Object tracking records:

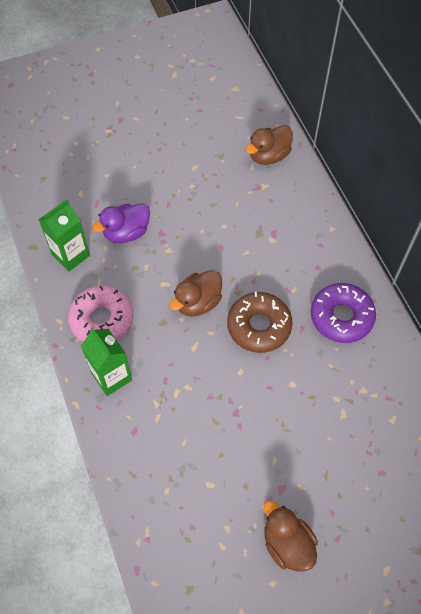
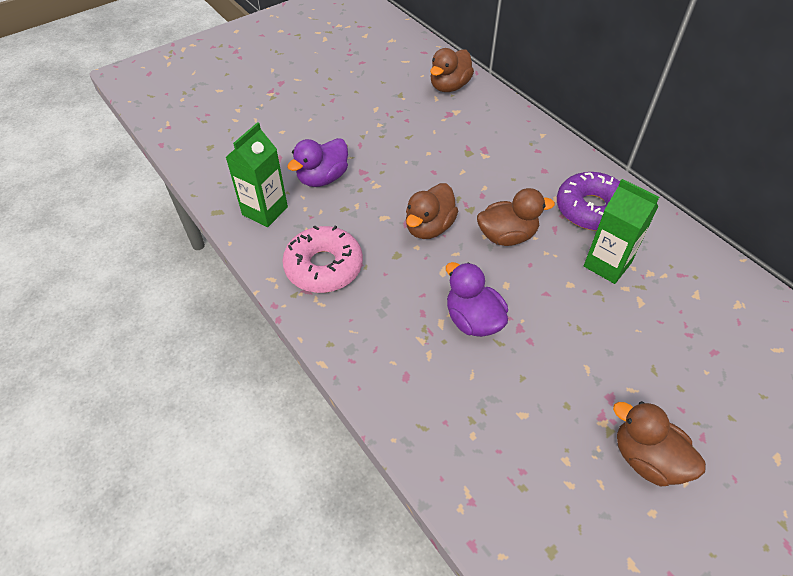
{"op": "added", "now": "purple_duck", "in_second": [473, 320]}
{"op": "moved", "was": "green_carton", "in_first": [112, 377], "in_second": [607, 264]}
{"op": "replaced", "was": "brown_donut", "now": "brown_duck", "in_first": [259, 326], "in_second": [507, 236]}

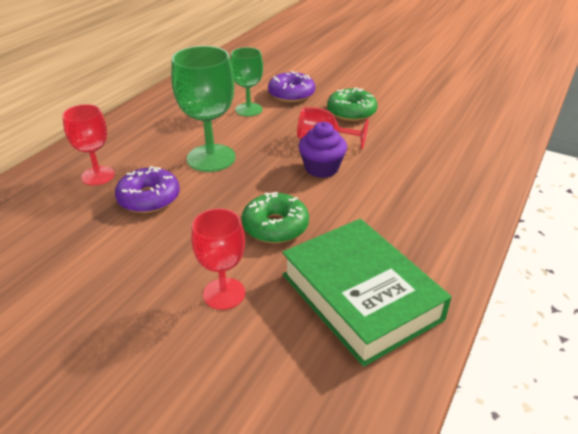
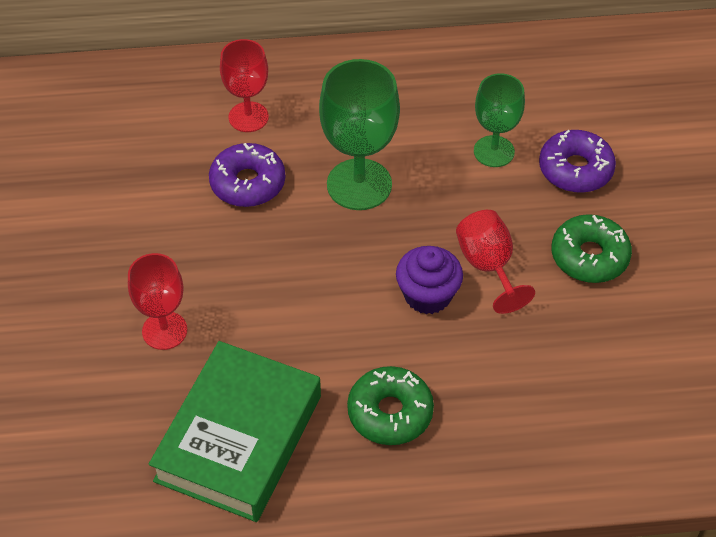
{"op": "moved", "was": "green_donut", "in_first": [275, 226], "in_second": [390, 412]}

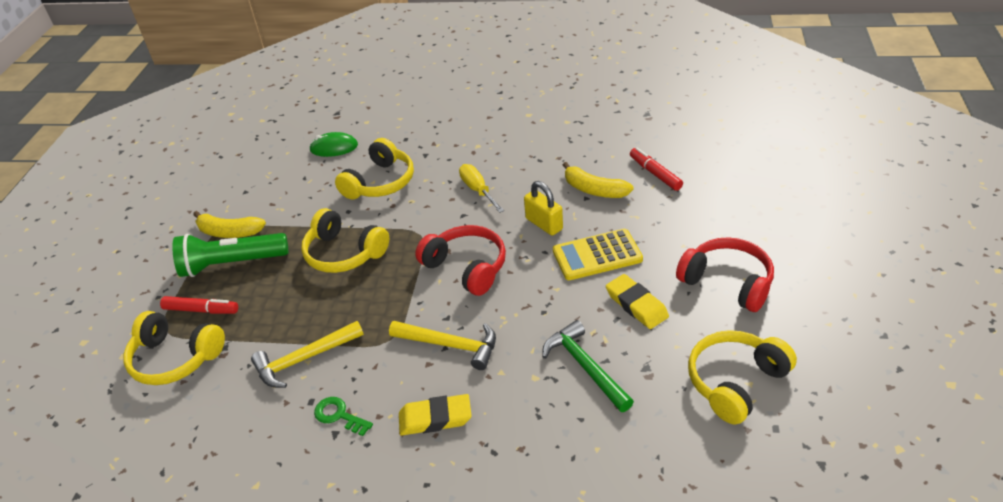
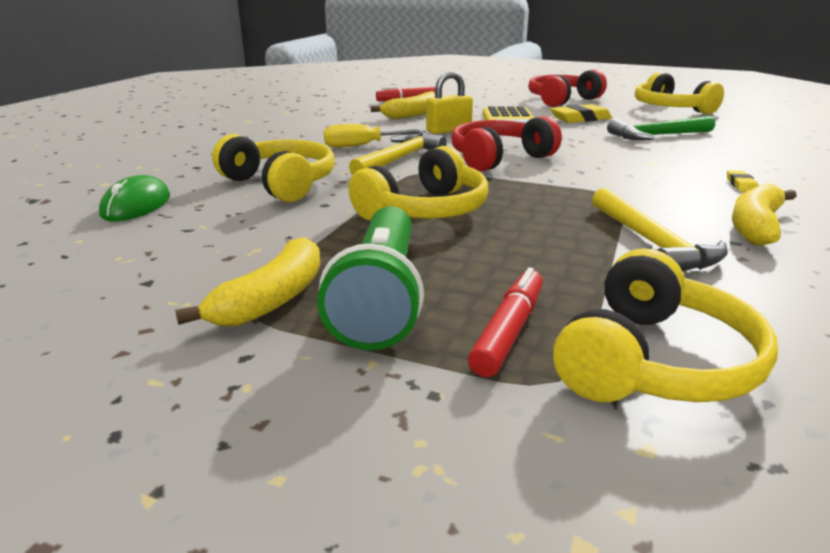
{"op": "moved", "was": "yellow_hammer", "in_first": [450, 345], "in_second": [399, 159]}
{"op": "replaced", "was": "green_key", "now": "yellow_banana", "in_first": [339, 415], "in_second": [755, 226]}
{"op": "resized", "was": "yellow_eraser", "in_first": [435, 418], "in_second": [741, 184], "ratio": 0.51}

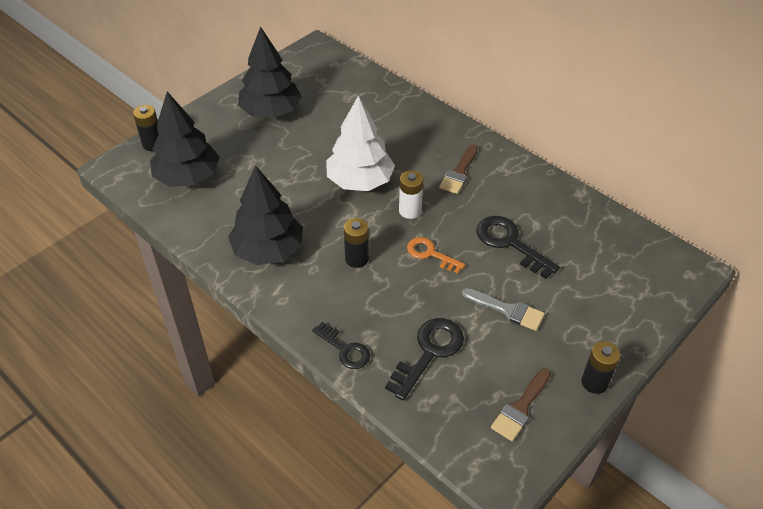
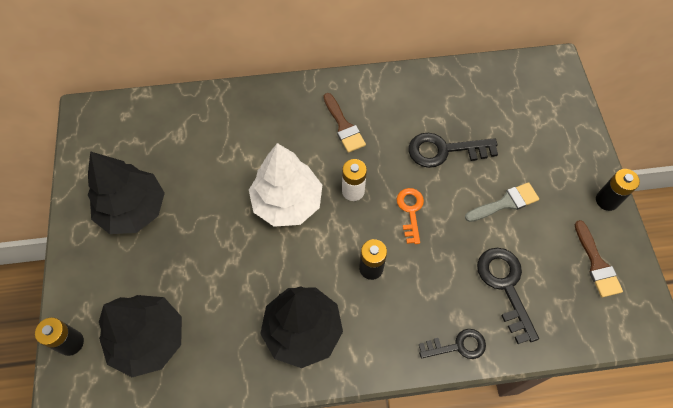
{"op": "turned", "was": "orange_key", "in_first": [430, 254], "in_second": [410, 211], "clockwise": 105}

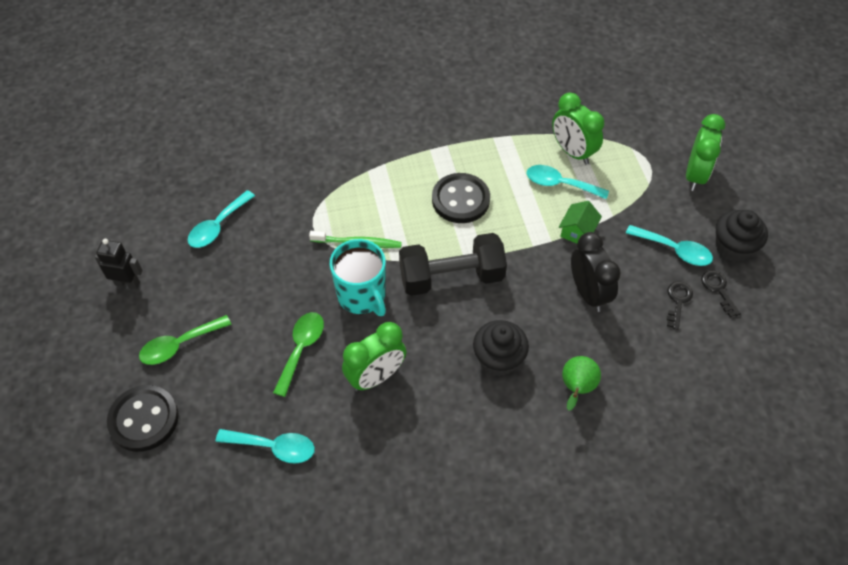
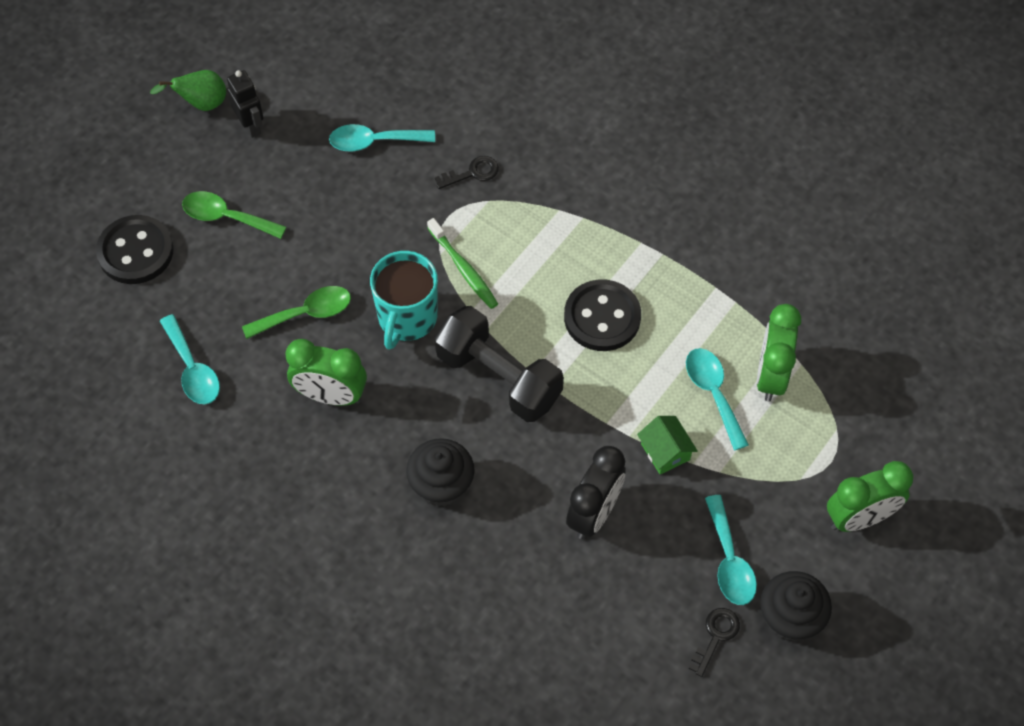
{"op": "moved", "was": "green_pear", "in_first": [576, 388], "in_second": [201, 104]}
{"op": "moved", "was": "black_key", "in_first": [678, 301], "in_second": [472, 173]}
{"op": "turned", "was": "green_house", "in_first": [577, 231], "in_second": [665, 452], "clockwise": 75}

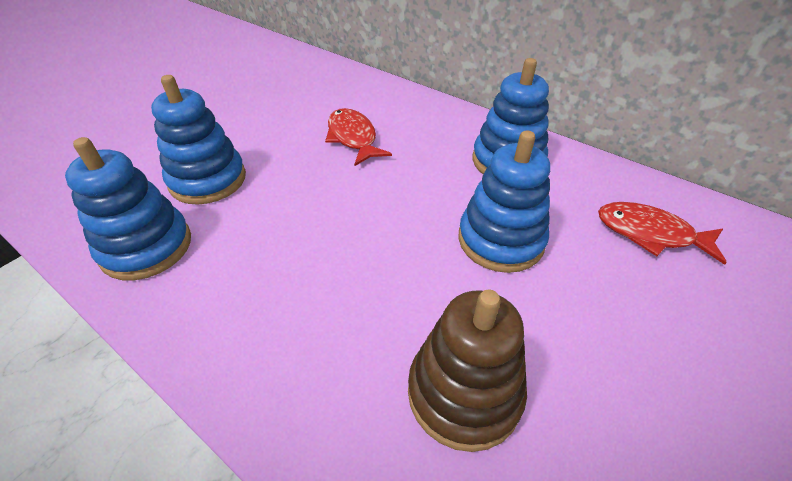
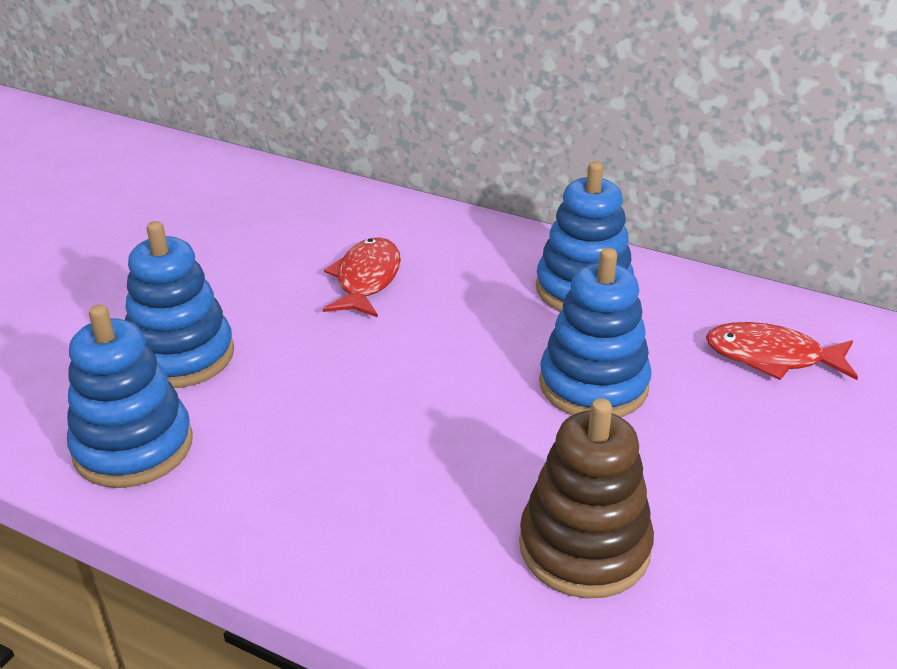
{"op": "turned", "was": "red_fish", "in_first": [353, 138], "in_second": [366, 280], "clockwise": 45}

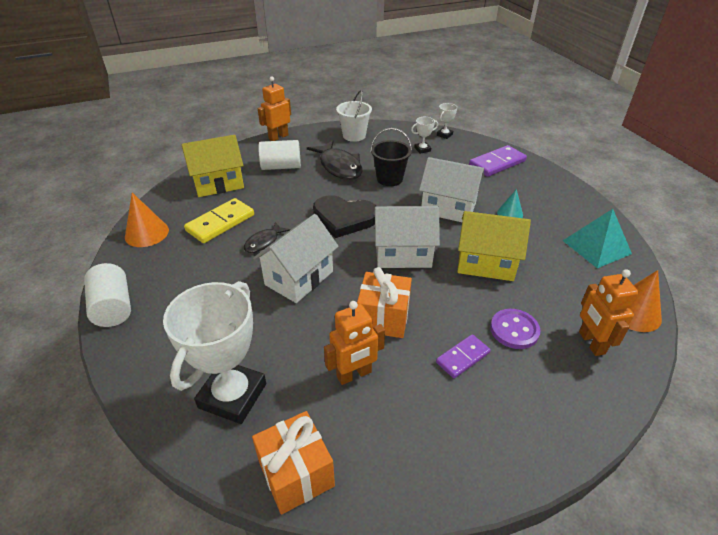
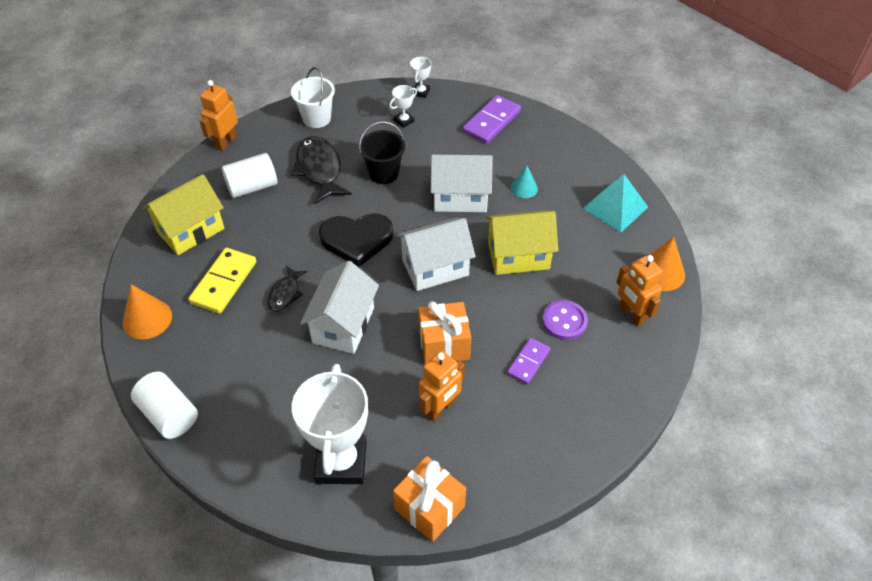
{"op": "turned", "was": "black_fish", "in_first": [339, 166], "in_second": [319, 170], "clockwise": -150}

*Task instructions*
Wherever the word "replaced" appears in a line of the data above, copy that line.

*Result*
{"op": "replaced", "was": "brown_donut", "now": "brown_duck", "in_first": [259, 326], "in_second": [507, 236]}
{"op": "replaced", "was": "green_key", "now": "yellow_banana", "in_first": [339, 415], "in_second": [755, 226]}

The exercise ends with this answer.